- [Task requirements] Would you copy all lines in the data that contain the word "RESET"?

- [Dataset content]
▶
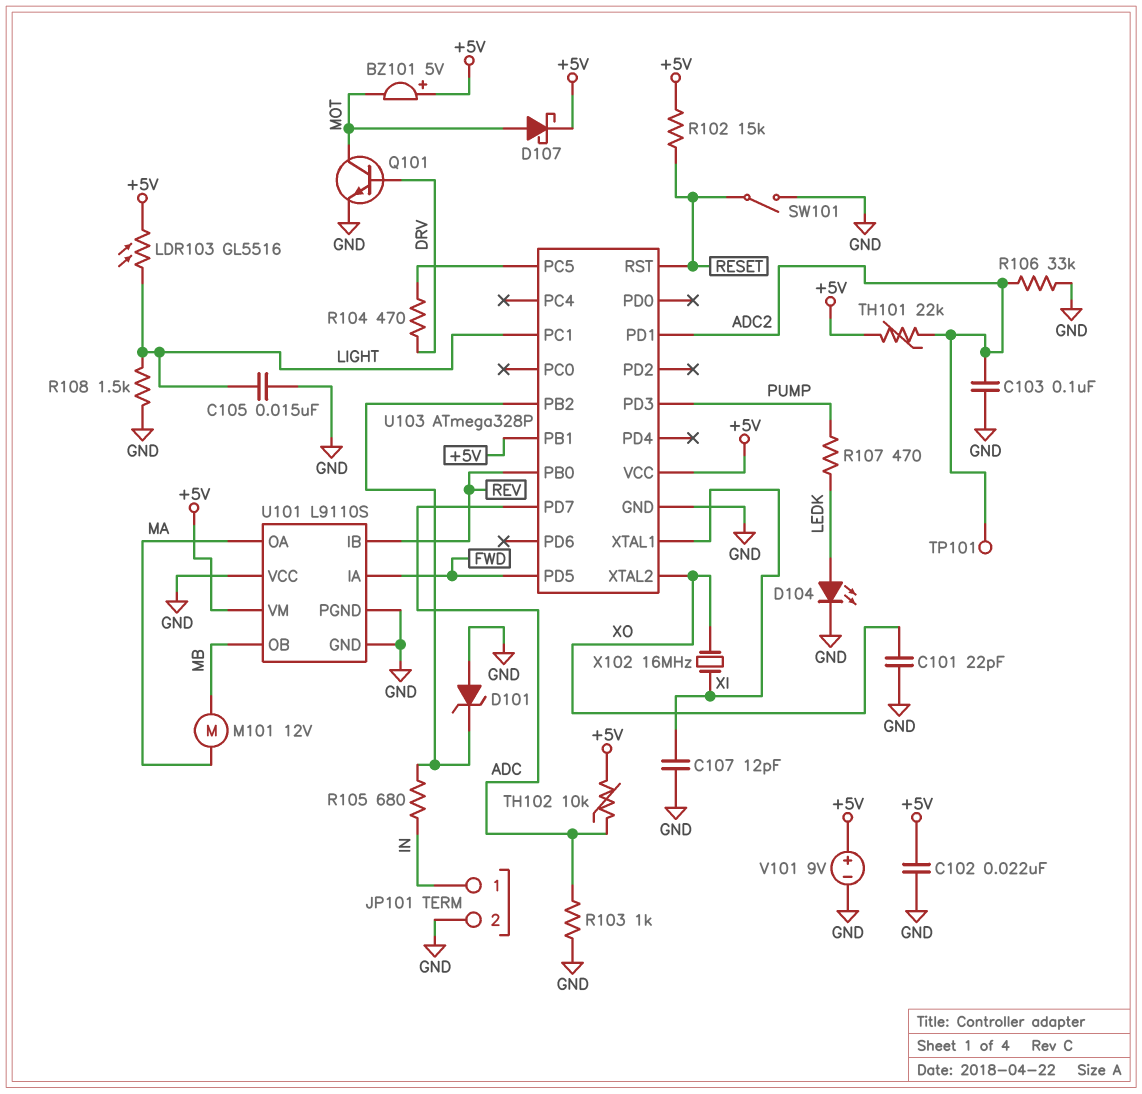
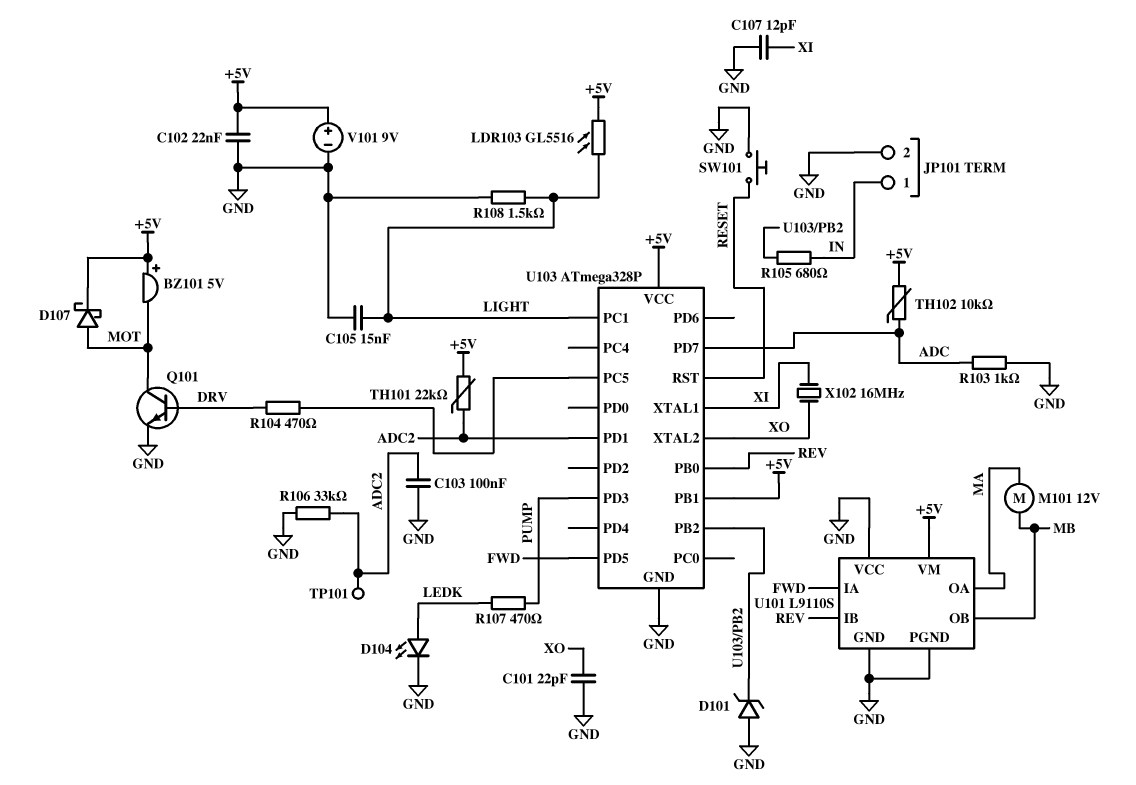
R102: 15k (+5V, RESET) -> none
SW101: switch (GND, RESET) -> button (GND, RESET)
◀
▶
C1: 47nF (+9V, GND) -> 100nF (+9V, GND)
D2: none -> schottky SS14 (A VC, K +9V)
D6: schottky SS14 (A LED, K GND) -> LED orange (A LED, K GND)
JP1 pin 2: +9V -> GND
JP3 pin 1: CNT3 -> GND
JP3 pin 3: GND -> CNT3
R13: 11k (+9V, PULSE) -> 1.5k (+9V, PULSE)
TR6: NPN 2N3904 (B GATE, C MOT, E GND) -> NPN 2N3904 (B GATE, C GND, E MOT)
◀
▶
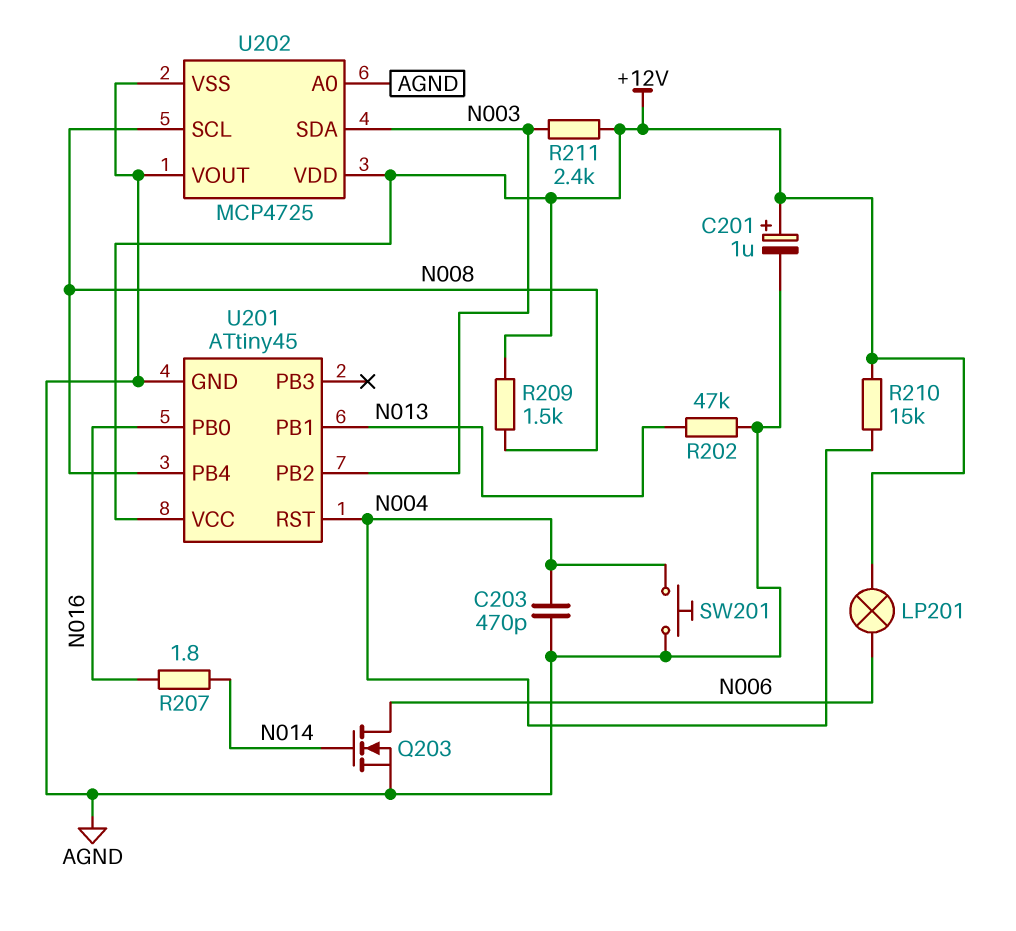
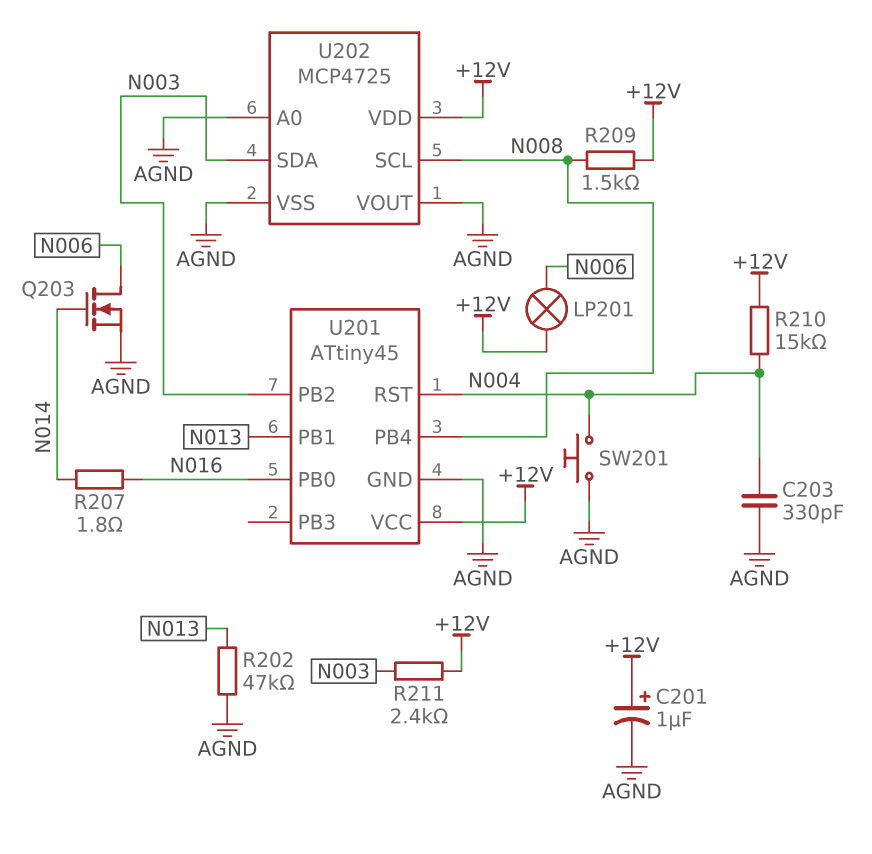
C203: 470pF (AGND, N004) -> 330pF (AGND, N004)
◀
- [Output of the exercise]
R102: 15k (+5V, RESET) -> none
SW101: switch (GND, RESET) -> button (GND, RESET)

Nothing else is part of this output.